** Opening Supplied material block **

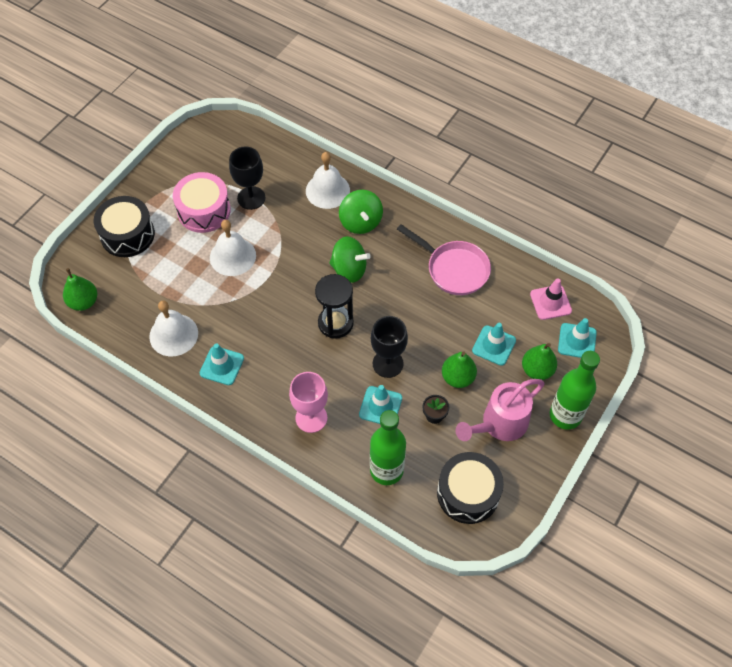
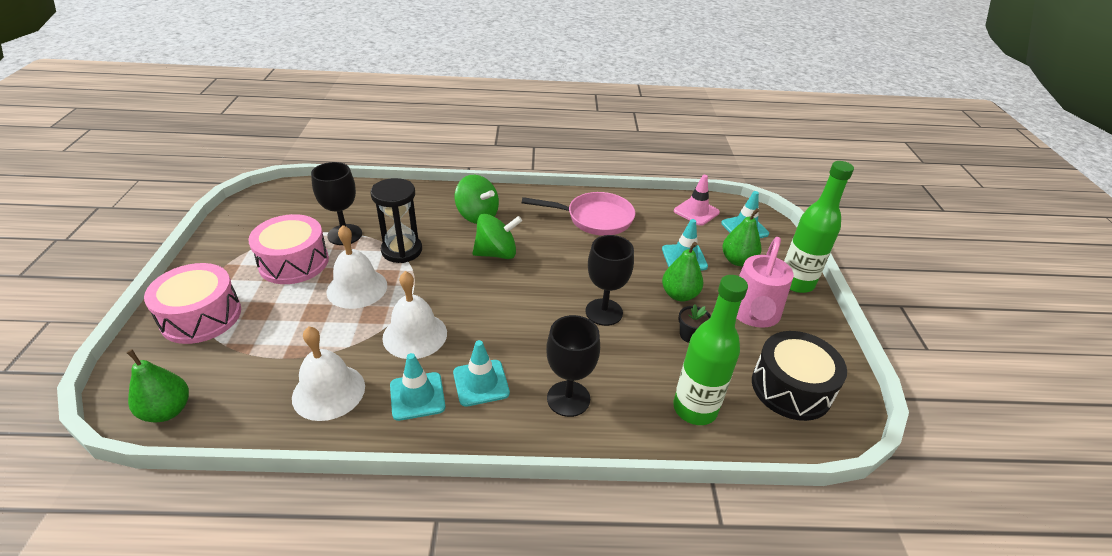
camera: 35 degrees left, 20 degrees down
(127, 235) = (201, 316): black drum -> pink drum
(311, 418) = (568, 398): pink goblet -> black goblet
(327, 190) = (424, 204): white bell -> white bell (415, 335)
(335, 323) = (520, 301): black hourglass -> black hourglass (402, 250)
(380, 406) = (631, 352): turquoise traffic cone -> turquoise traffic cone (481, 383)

** Closing Supplied material block **

Task to complete:
Within the records above, count the lines that contain "black" and give the number with nothing added.

Result for this exercise:
3